*GIVEN ENTRIES*
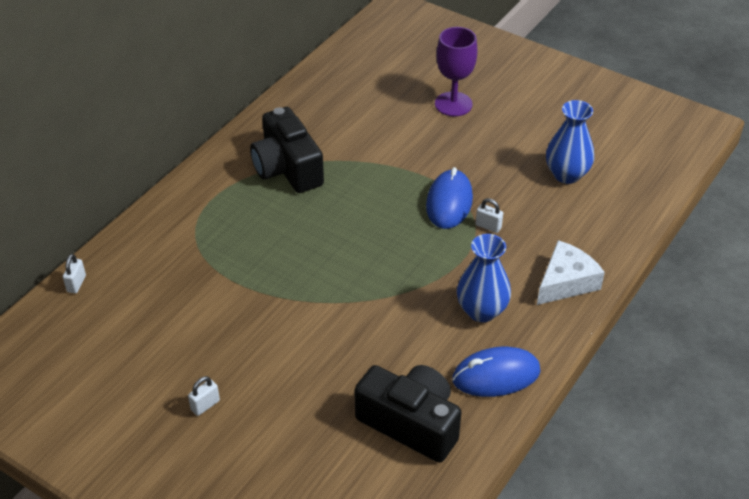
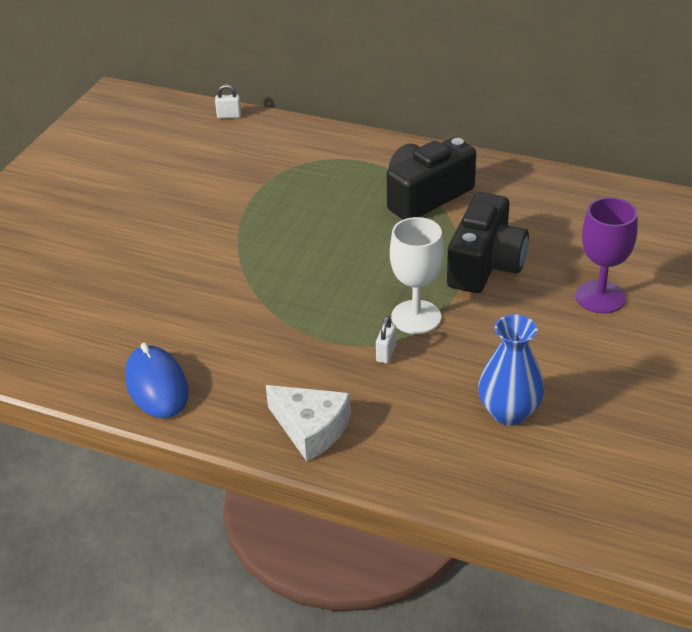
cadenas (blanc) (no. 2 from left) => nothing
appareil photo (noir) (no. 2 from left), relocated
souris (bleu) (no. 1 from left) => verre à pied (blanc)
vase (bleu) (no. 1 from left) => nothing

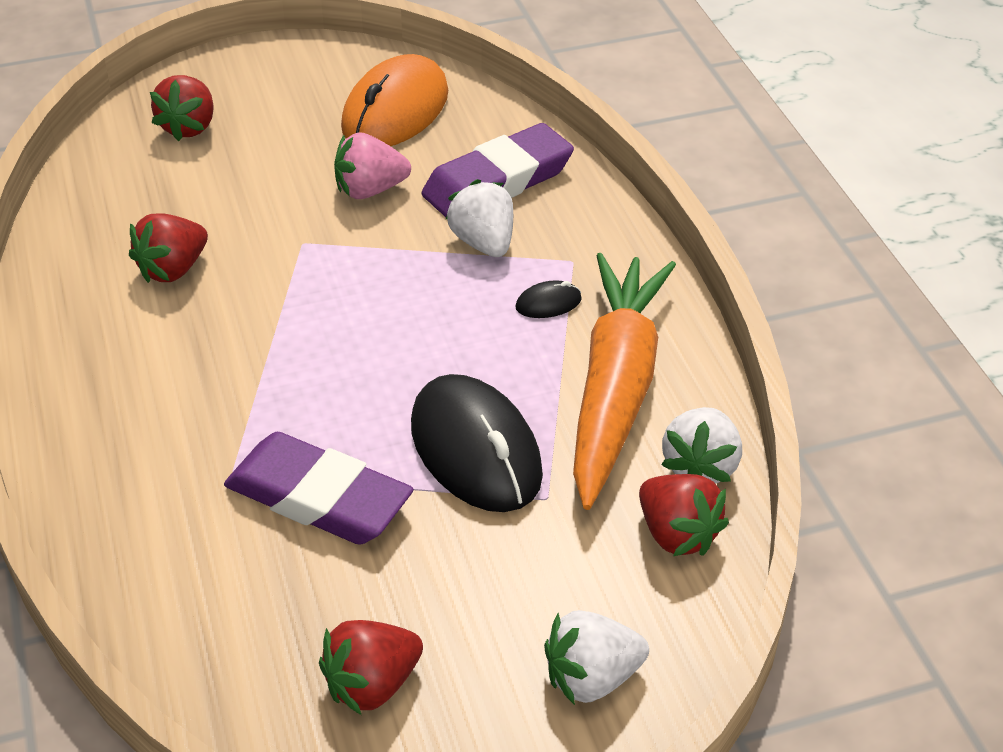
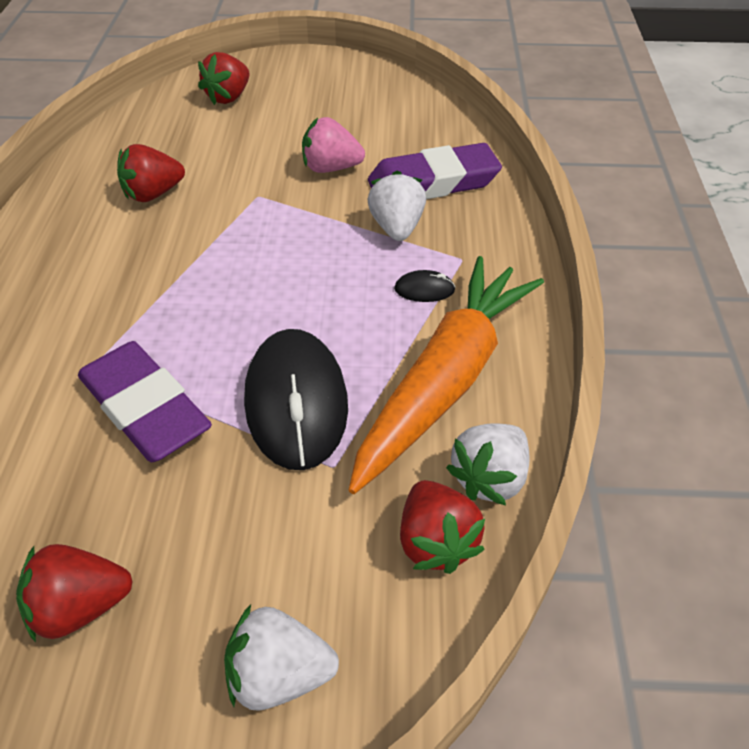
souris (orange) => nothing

...

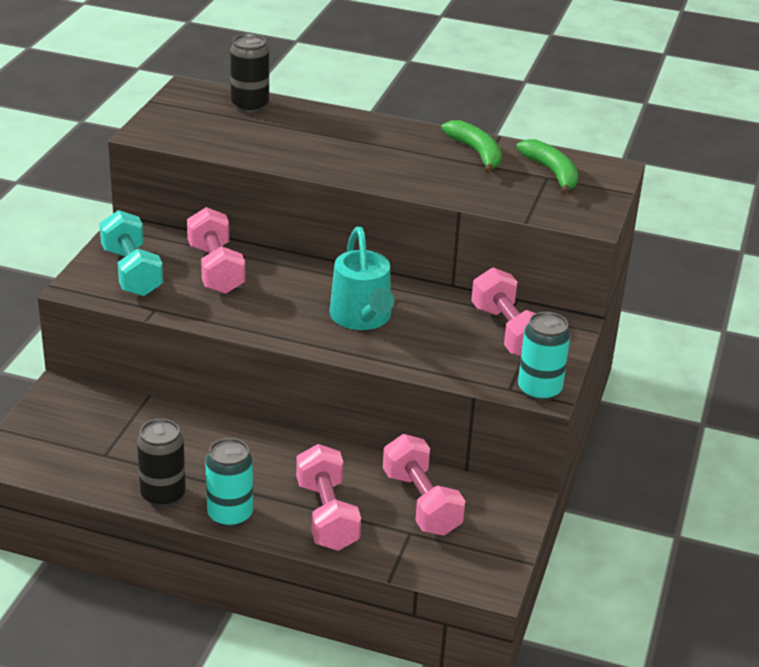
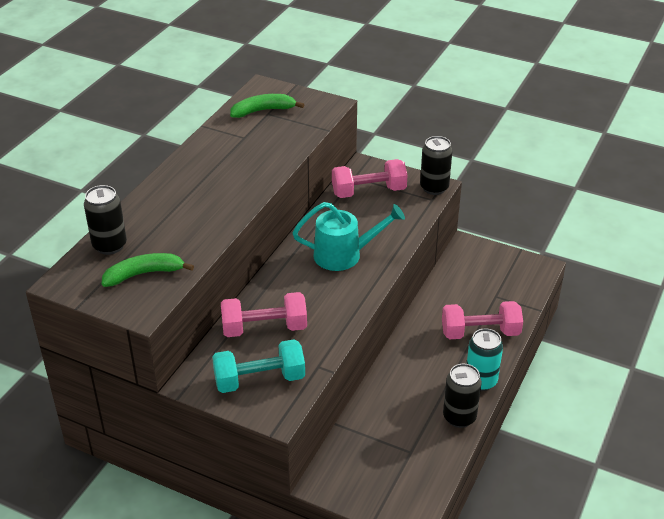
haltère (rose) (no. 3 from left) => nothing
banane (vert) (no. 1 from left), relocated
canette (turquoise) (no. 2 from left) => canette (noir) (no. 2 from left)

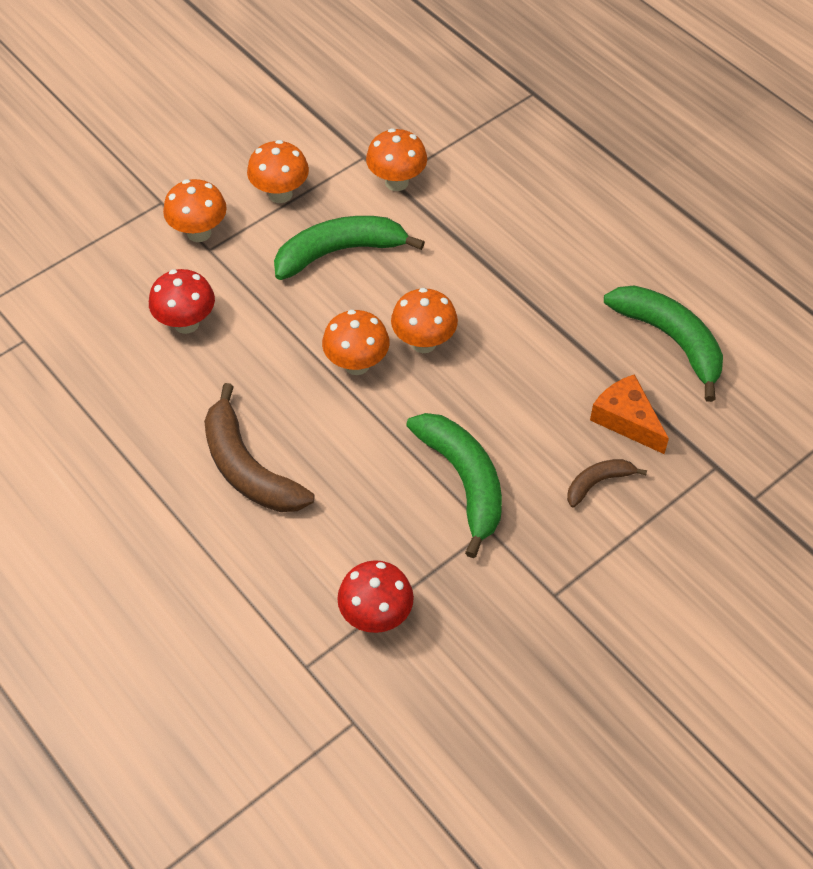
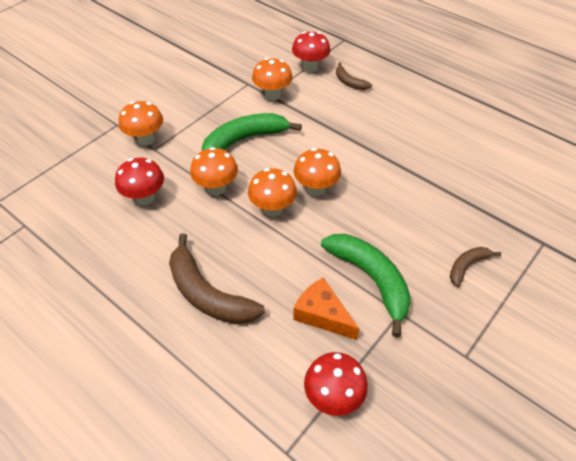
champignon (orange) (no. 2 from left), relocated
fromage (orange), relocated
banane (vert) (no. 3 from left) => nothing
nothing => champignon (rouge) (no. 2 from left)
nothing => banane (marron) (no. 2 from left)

*TASK PROMPT*
Show all lines from the records above where the word "souris" occurs.

*ANSWER TO THIS PROBLEM*
souris (bleu) (no. 1 from left) => verre à pied (blanc)
souris (orange) => nothing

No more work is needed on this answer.